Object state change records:
>>>

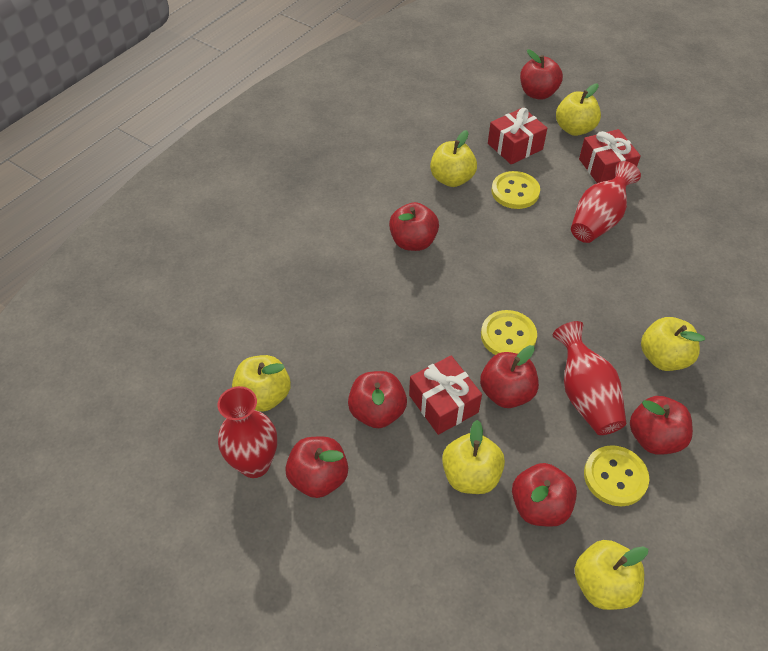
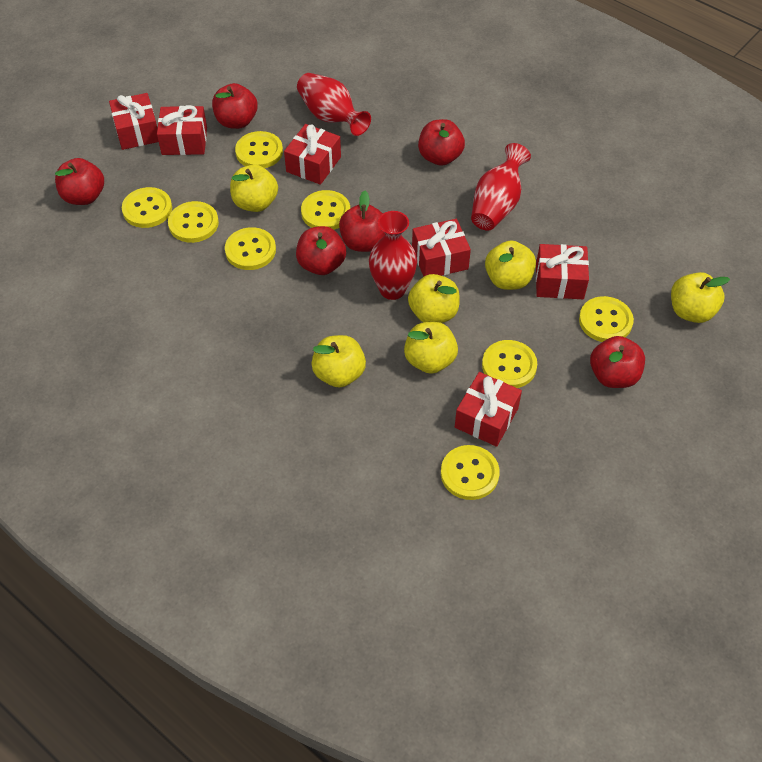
red apple: 7 -> 6
red gift: 3 -> 6
yellow button: 3 -> 8

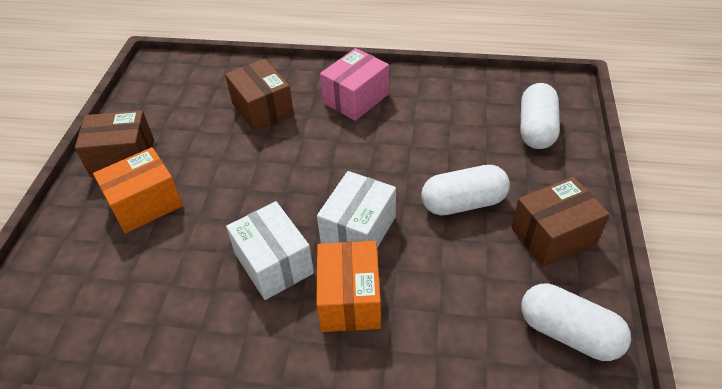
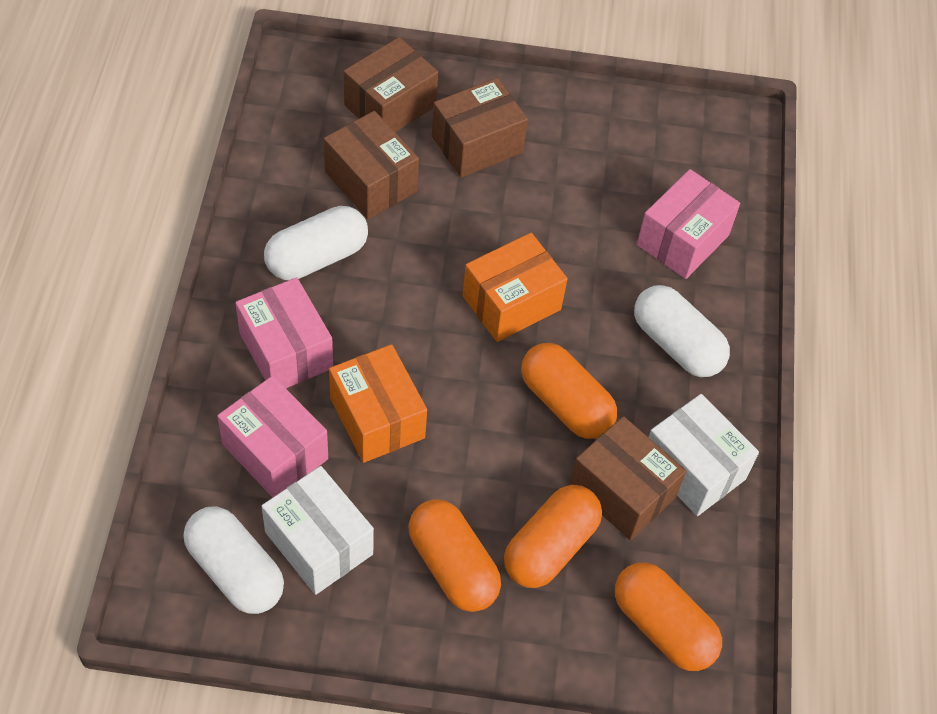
brown box: 3 -> 4
orange capsule: 0 -> 4
pink box: 1 -> 3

<<<

-- What to work on --
Write out the entries above verbatim, without pictures.

-- Written solution --
red apple: 7 -> 6
red gift: 3 -> 6
yellow button: 3 -> 8

brown box: 3 -> 4
orange capsule: 0 -> 4
pink box: 1 -> 3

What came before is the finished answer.